» Scene change data:

- Opening Delimiter -

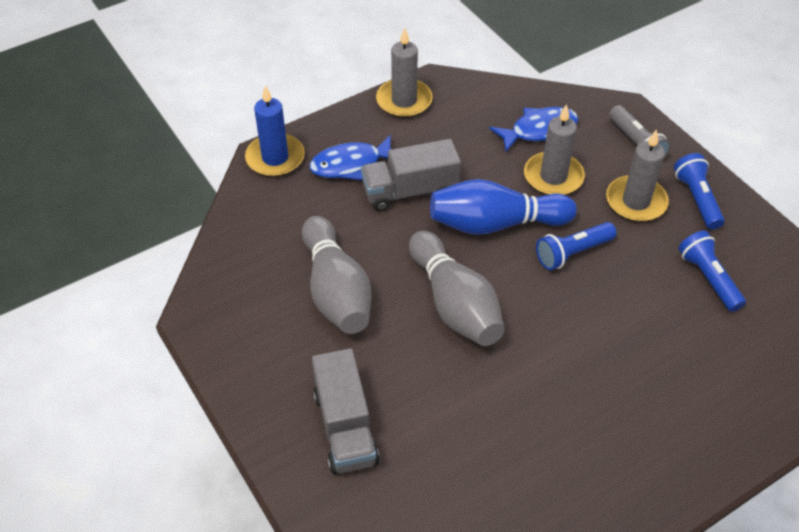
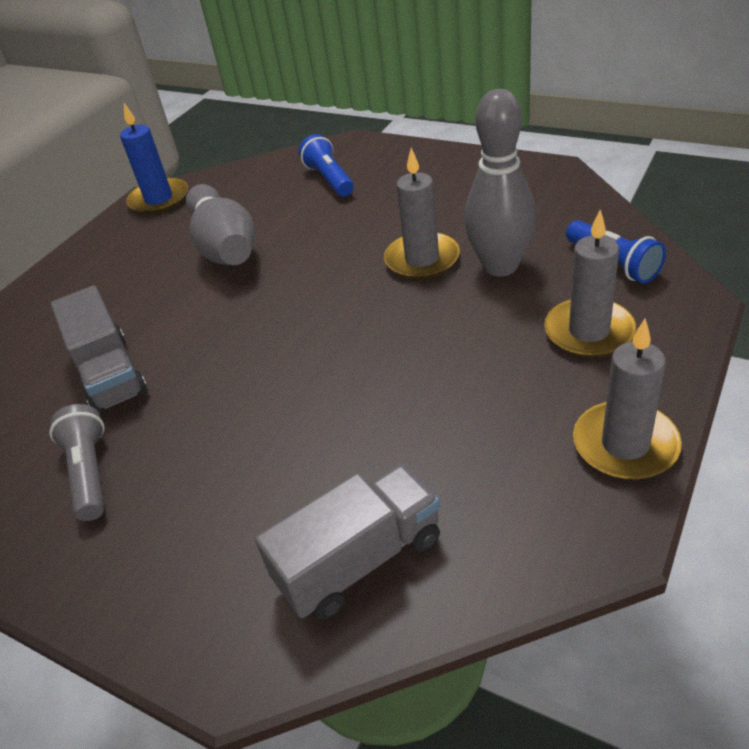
blue bowling pin: 1 -> 0
blue fish: 2 -> 0
blue flashlight: 3 -> 2

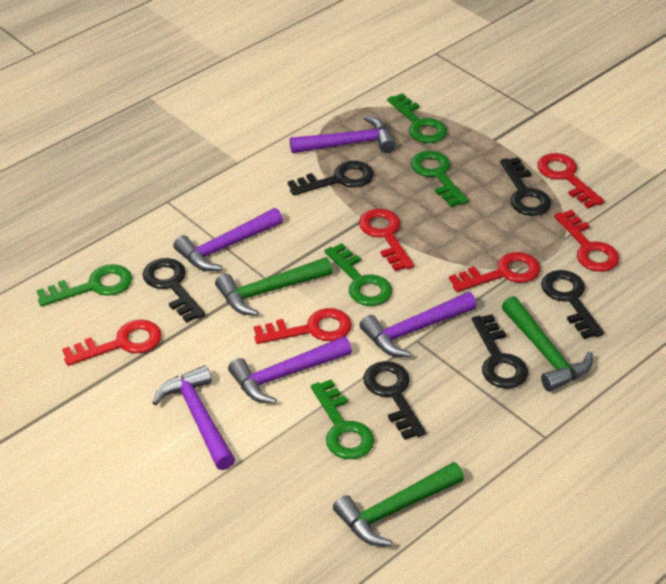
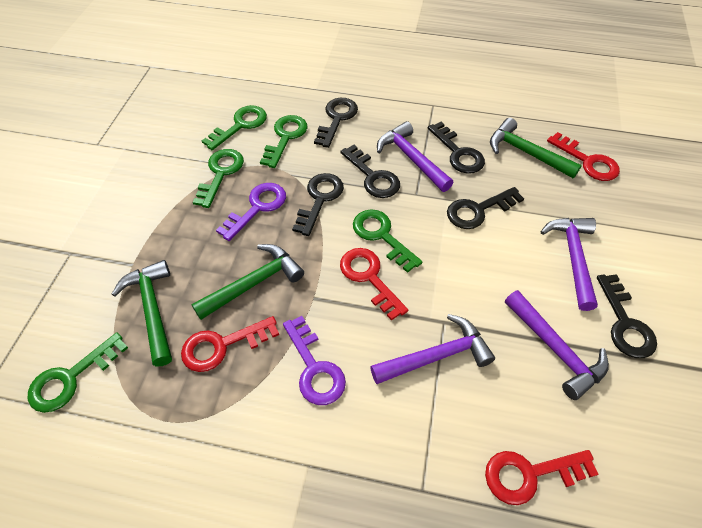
purple hammer: 5 -> 4
purple key: 0 -> 2
red key: 6 -> 4

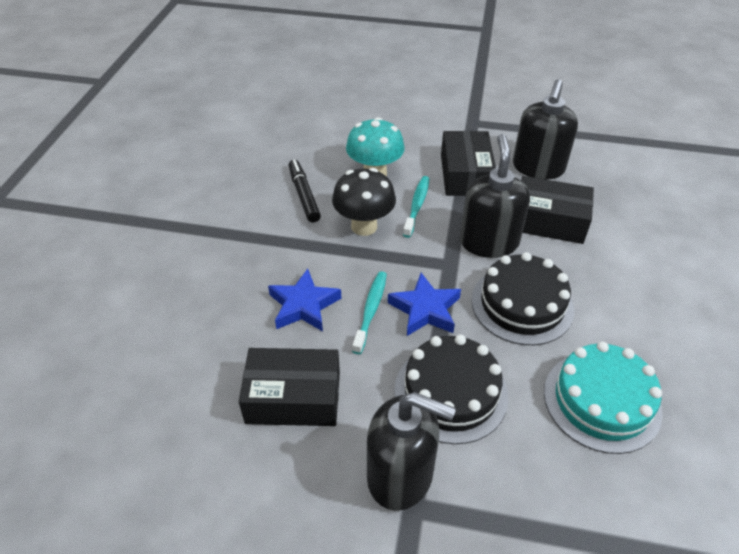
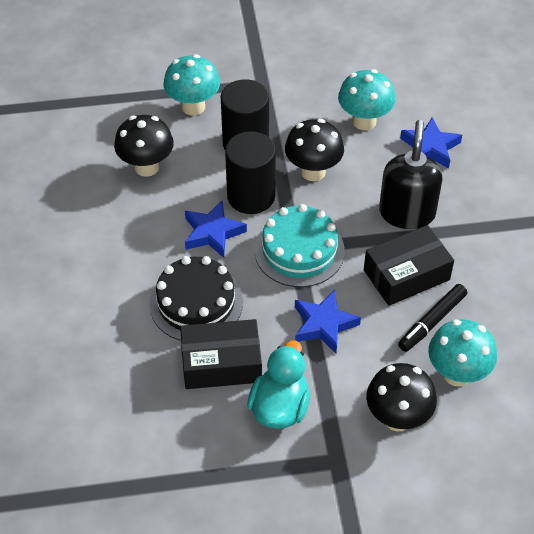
black box: 3 -> 2
black cake: 2 -> 1
black cylinder: 0 -> 2
black mushroom: 1 -> 3
black soap dispenser: 3 -> 1
blue star: 2 -> 3
turquoise duck: 0 -> 1
turquoise mushroom: 1 -> 3
turquoise toothbrush: 2 -> 0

- Closing Delimiter -

» ASSIGNMENT: Nothing is needed beyond an exact transcription of the lines from the one containing "purple hammer: 5 -> 4" to the end of the entries above, with the pictures omitted.

» ANSWER BOX:
purple hammer: 5 -> 4
purple key: 0 -> 2
red key: 6 -> 4

black box: 3 -> 2
black cake: 2 -> 1
black cylinder: 0 -> 2
black mushroom: 1 -> 3
black soap dispenser: 3 -> 1
blue star: 2 -> 3
turquoise duck: 0 -> 1
turquoise mushroom: 1 -> 3
turquoise toothbrush: 2 -> 0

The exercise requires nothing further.